Problem statement:
Type out the full set of entries again, unchanged.

-------

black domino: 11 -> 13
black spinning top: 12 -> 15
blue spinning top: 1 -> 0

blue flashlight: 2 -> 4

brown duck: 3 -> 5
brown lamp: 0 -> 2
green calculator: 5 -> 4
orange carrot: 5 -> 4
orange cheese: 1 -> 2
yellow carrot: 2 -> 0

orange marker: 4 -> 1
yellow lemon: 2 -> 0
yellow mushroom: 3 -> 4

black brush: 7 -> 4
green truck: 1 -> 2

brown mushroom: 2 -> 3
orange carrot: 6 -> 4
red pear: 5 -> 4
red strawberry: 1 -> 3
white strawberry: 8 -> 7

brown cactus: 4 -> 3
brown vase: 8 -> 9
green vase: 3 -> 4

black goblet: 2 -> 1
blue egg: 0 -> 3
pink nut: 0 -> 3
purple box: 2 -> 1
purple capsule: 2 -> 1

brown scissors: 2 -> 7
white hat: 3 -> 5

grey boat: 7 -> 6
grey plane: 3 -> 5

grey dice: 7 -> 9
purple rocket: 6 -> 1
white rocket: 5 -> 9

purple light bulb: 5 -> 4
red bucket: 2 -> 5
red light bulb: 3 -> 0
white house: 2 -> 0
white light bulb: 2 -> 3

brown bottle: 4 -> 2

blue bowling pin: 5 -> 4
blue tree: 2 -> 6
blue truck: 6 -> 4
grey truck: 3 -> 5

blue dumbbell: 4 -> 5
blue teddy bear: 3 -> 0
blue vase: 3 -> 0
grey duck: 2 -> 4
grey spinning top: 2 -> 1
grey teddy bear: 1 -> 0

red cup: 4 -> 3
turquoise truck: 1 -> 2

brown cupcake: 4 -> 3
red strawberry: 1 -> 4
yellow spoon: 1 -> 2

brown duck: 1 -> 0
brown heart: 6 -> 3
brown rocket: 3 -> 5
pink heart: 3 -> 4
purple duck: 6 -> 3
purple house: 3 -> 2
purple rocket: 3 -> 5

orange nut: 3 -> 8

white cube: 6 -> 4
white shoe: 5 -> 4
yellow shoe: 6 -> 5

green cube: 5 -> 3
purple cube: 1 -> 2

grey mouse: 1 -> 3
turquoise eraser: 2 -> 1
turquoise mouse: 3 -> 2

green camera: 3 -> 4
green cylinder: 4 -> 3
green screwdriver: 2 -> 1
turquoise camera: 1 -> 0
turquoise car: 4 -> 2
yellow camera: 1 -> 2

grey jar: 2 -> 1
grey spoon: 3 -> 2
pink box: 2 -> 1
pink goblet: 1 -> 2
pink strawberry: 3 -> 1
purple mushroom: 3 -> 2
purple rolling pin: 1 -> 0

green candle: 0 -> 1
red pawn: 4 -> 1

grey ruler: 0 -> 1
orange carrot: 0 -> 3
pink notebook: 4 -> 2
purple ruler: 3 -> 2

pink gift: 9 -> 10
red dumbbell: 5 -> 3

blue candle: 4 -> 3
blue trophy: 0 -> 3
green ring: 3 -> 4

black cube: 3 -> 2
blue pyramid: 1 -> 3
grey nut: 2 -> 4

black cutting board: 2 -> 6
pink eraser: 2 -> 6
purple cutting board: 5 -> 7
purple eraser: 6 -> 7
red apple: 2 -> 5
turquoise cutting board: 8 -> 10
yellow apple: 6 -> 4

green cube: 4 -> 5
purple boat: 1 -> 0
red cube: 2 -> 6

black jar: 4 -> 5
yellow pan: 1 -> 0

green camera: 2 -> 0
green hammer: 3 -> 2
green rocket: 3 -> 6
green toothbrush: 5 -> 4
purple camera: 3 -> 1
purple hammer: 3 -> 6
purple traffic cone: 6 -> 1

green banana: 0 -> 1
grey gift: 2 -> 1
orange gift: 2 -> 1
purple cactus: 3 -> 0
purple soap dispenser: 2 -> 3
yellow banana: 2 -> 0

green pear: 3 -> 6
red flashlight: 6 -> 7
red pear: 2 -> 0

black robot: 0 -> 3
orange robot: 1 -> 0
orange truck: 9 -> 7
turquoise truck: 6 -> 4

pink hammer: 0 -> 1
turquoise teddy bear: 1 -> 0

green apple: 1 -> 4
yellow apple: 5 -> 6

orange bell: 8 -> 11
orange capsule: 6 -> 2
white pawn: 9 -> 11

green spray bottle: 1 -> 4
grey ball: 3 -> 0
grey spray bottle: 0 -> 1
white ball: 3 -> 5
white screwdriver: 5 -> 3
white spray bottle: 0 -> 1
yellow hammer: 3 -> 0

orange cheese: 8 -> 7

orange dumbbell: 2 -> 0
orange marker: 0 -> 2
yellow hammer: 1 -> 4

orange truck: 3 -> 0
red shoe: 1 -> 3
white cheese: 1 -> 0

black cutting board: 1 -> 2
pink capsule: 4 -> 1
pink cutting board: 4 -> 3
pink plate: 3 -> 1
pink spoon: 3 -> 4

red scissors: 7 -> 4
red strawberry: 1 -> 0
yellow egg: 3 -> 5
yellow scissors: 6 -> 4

-------

Answer space:
black domino: 11 -> 13
black spinning top: 12 -> 15
blue spinning top: 1 -> 0

blue flashlight: 2 -> 4

brown duck: 3 -> 5
brown lamp: 0 -> 2
green calculator: 5 -> 4
orange carrot: 5 -> 4
orange cheese: 1 -> 2
yellow carrot: 2 -> 0

orange marker: 4 -> 1
yellow lemon: 2 -> 0
yellow mushroom: 3 -> 4

black brush: 7 -> 4
green truck: 1 -> 2

brown mushroom: 2 -> 3
orange carrot: 6 -> 4
red pear: 5 -> 4
red strawberry: 1 -> 3
white strawberry: 8 -> 7

brown cactus: 4 -> 3
brown vase: 8 -> 9
green vase: 3 -> 4

black goblet: 2 -> 1
blue egg: 0 -> 3
pink nut: 0 -> 3
purple box: 2 -> 1
purple capsule: 2 -> 1

brown scissors: 2 -> 7
white hat: 3 -> 5

grey boat: 7 -> 6
grey plane: 3 -> 5

grey dice: 7 -> 9
purple rocket: 6 -> 1
white rocket: 5 -> 9

purple light bulb: 5 -> 4
red bucket: 2 -> 5
red light bulb: 3 -> 0
white house: 2 -> 0
white light bulb: 2 -> 3

brown bottle: 4 -> 2

blue bowling pin: 5 -> 4
blue tree: 2 -> 6
blue truck: 6 -> 4
grey truck: 3 -> 5

blue dumbbell: 4 -> 5
blue teddy bear: 3 -> 0
blue vase: 3 -> 0
grey duck: 2 -> 4
grey spinning top: 2 -> 1
grey teddy bear: 1 -> 0

red cup: 4 -> 3
turquoise truck: 1 -> 2

brown cupcake: 4 -> 3
red strawberry: 1 -> 4
yellow spoon: 1 -> 2

brown duck: 1 -> 0
brown heart: 6 -> 3
brown rocket: 3 -> 5
pink heart: 3 -> 4
purple duck: 6 -> 3
purple house: 3 -> 2
purple rocket: 3 -> 5

orange nut: 3 -> 8

white cube: 6 -> 4
white shoe: 5 -> 4
yellow shoe: 6 -> 5

green cube: 5 -> 3
purple cube: 1 -> 2

grey mouse: 1 -> 3
turquoise eraser: 2 -> 1
turquoise mouse: 3 -> 2

green camera: 3 -> 4
green cylinder: 4 -> 3
green screwdriver: 2 -> 1
turquoise camera: 1 -> 0
turquoise car: 4 -> 2
yellow camera: 1 -> 2

grey jar: 2 -> 1
grey spoon: 3 -> 2
pink box: 2 -> 1
pink goblet: 1 -> 2
pink strawberry: 3 -> 1
purple mushroom: 3 -> 2
purple rolling pin: 1 -> 0

green candle: 0 -> 1
red pawn: 4 -> 1

grey ruler: 0 -> 1
orange carrot: 0 -> 3
pink notebook: 4 -> 2
purple ruler: 3 -> 2

pink gift: 9 -> 10
red dumbbell: 5 -> 3

blue candle: 4 -> 3
blue trophy: 0 -> 3
green ring: 3 -> 4

black cube: 3 -> 2
blue pyramid: 1 -> 3
grey nut: 2 -> 4

black cutting board: 2 -> 6
pink eraser: 2 -> 6
purple cutting board: 5 -> 7
purple eraser: 6 -> 7
red apple: 2 -> 5
turquoise cutting board: 8 -> 10
yellow apple: 6 -> 4

green cube: 4 -> 5
purple boat: 1 -> 0
red cube: 2 -> 6

black jar: 4 -> 5
yellow pan: 1 -> 0

green camera: 2 -> 0
green hammer: 3 -> 2
green rocket: 3 -> 6
green toothbrush: 5 -> 4
purple camera: 3 -> 1
purple hammer: 3 -> 6
purple traffic cone: 6 -> 1

green banana: 0 -> 1
grey gift: 2 -> 1
orange gift: 2 -> 1
purple cactus: 3 -> 0
purple soap dispenser: 2 -> 3
yellow banana: 2 -> 0

green pear: 3 -> 6
red flashlight: 6 -> 7
red pear: 2 -> 0

black robot: 0 -> 3
orange robot: 1 -> 0
orange truck: 9 -> 7
turquoise truck: 6 -> 4

pink hammer: 0 -> 1
turquoise teddy bear: 1 -> 0

green apple: 1 -> 4
yellow apple: 5 -> 6

orange bell: 8 -> 11
orange capsule: 6 -> 2
white pawn: 9 -> 11

green spray bottle: 1 -> 4
grey ball: 3 -> 0
grey spray bottle: 0 -> 1
white ball: 3 -> 5
white screwdriver: 5 -> 3
white spray bottle: 0 -> 1
yellow hammer: 3 -> 0

orange cheese: 8 -> 7

orange dumbbell: 2 -> 0
orange marker: 0 -> 2
yellow hammer: 1 -> 4

orange truck: 3 -> 0
red shoe: 1 -> 3
white cheese: 1 -> 0

black cutting board: 1 -> 2
pink capsule: 4 -> 1
pink cutting board: 4 -> 3
pink plate: 3 -> 1
pink spoon: 3 -> 4

red scissors: 7 -> 4
red strawberry: 1 -> 0
yellow egg: 3 -> 5
yellow scissors: 6 -> 4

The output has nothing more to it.